* _Source data_:
━━━━━━━━━━━━━━━━━━━━━━━━━━━━━━

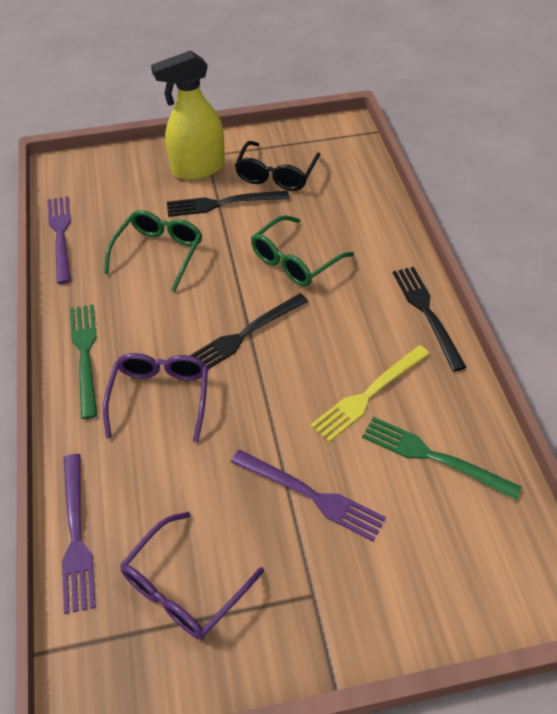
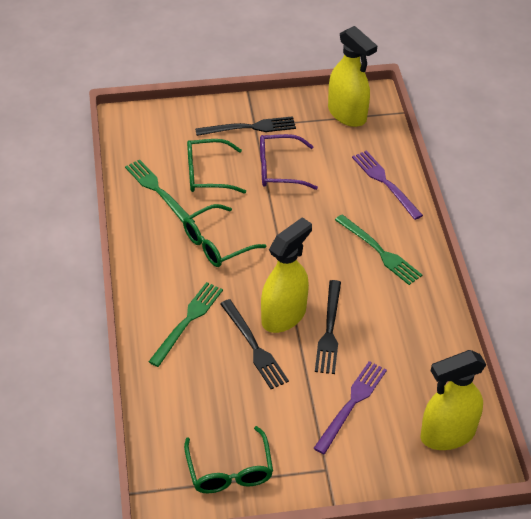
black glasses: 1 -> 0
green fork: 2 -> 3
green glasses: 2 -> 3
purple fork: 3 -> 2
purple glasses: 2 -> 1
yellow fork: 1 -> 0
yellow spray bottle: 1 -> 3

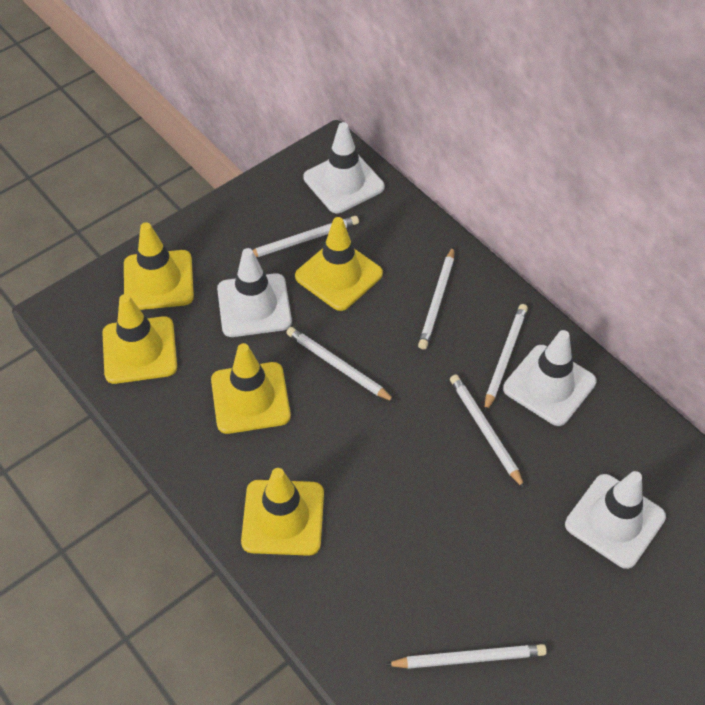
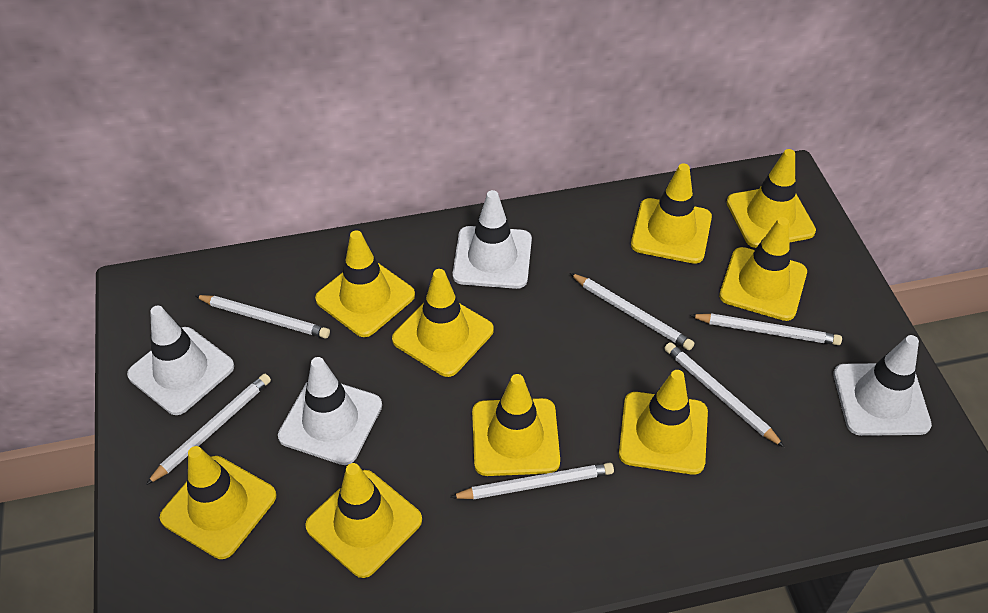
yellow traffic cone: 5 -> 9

━━━━━━━━━━━━━━━━━━━━━━━━━━━━━━

For every line of the records that includes the string "fork", add one to a tally; the answer is that tally alone.

3